**Assignment**.
Copy each line of the following data that contains "none".
══ Record excerpts
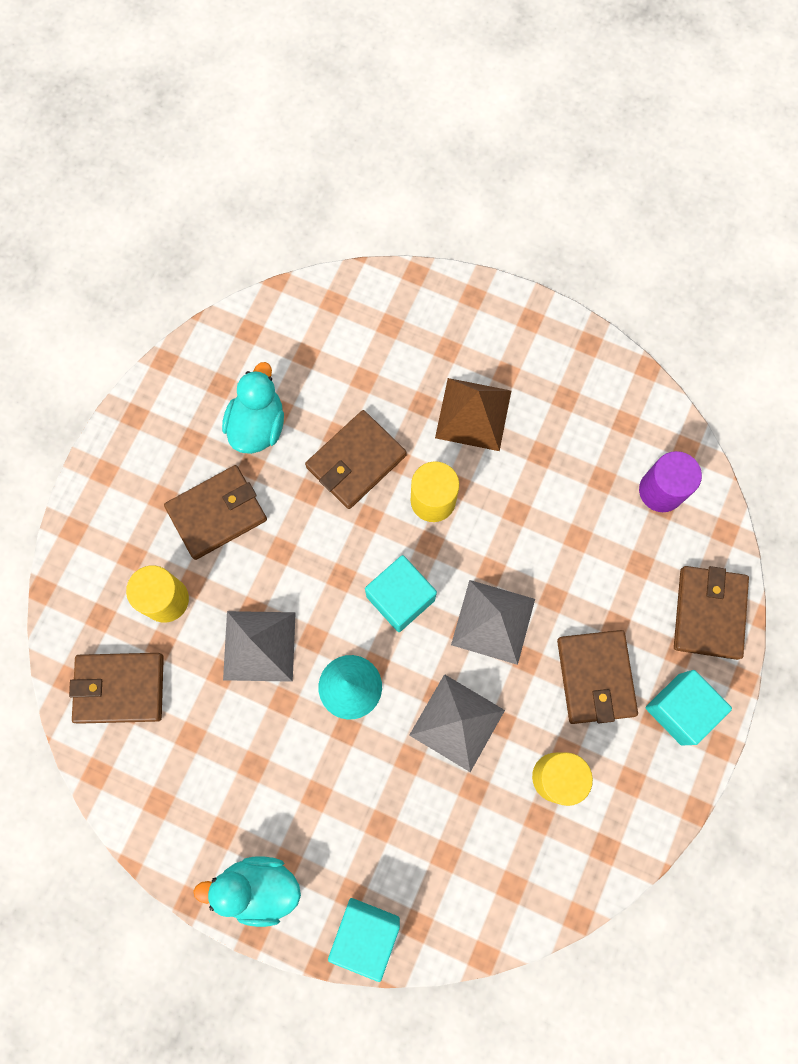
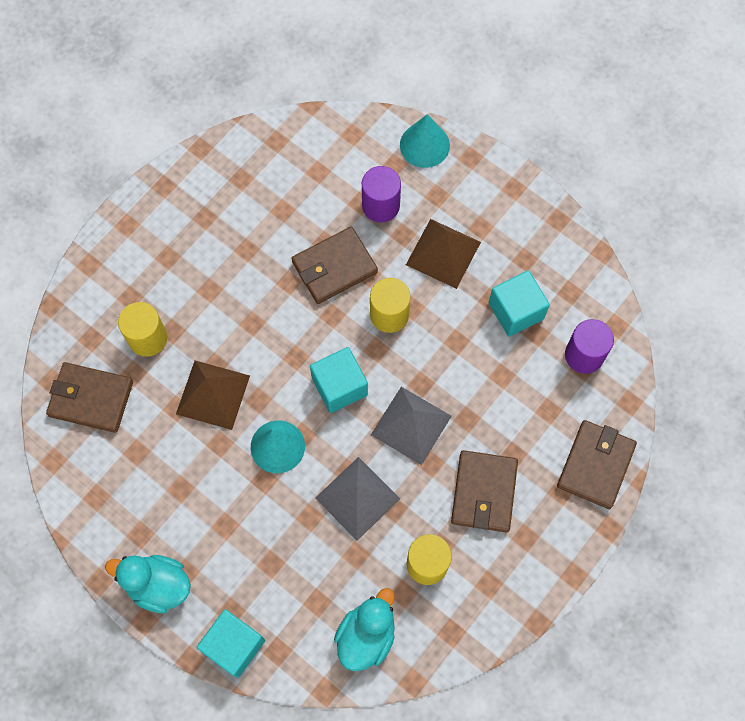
camera: 15 degrees right, 5 degrees down
brown wallet [164,465,267,560] -> none
turquoise duck [222,362,284,454] -> turquoise duck moved to [334,588,395,671]
grey pyramid [223,611,296,682] -> brown pyramid [176,361,250,430]
turquoise cube [646,670,732,745] -> turquoise cube moved to [489,270,550,337]
none -> purple cylinder [362,166,401,223]
none -> turquoise cone [400,114,450,168]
════
**Answer to this task**.
brown wallet [164,465,267,560] -> none
none -> purple cylinder [362,166,401,223]
none -> turquoise cone [400,114,450,168]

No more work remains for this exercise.